Write out the listing from the line containing "The height and" down to the line containing "Locate an element on the screen. blank", including both of those lines, and change nothing in the wording.

Records in a dataset
--- START ---

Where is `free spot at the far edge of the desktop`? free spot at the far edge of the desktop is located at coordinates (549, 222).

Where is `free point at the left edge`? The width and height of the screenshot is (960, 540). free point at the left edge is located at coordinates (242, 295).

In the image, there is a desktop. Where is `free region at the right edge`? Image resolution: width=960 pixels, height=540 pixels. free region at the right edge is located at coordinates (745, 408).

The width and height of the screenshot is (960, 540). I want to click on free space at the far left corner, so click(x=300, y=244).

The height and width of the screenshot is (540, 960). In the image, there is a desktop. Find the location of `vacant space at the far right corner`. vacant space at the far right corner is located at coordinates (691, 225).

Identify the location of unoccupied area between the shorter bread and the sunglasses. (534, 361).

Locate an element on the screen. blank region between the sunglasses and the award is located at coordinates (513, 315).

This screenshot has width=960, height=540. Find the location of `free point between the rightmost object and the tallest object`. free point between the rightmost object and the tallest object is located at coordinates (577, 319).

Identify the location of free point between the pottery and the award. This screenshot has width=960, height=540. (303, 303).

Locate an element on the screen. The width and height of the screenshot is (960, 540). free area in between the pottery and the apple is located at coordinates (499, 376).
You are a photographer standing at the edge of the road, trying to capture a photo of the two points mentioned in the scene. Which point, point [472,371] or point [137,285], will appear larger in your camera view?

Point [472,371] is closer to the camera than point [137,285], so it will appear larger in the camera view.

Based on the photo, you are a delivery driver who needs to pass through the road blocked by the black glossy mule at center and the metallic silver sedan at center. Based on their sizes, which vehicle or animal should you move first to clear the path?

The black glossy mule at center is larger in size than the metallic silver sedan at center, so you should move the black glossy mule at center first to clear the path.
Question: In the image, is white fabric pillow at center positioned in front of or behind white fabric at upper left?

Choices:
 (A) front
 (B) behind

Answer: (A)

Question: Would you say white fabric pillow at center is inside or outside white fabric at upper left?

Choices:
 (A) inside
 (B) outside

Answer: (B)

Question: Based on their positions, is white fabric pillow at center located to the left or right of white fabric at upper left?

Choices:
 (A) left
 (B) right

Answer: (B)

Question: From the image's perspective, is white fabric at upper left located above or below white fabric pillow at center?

--- END ---

• Answer to this task:
The height and width of the screenshot is (540, 960). In the image, there is a desktop. Find the location of `vacant space at the far right corner`. vacant space at the far right corner is located at coordinates (691, 225).

Identify the location of unoccupied area between the shorter bread and the sunglasses. (534, 361).

Locate an element on the screen. blank region between the sunglasses and the award is located at coordinates (513, 315).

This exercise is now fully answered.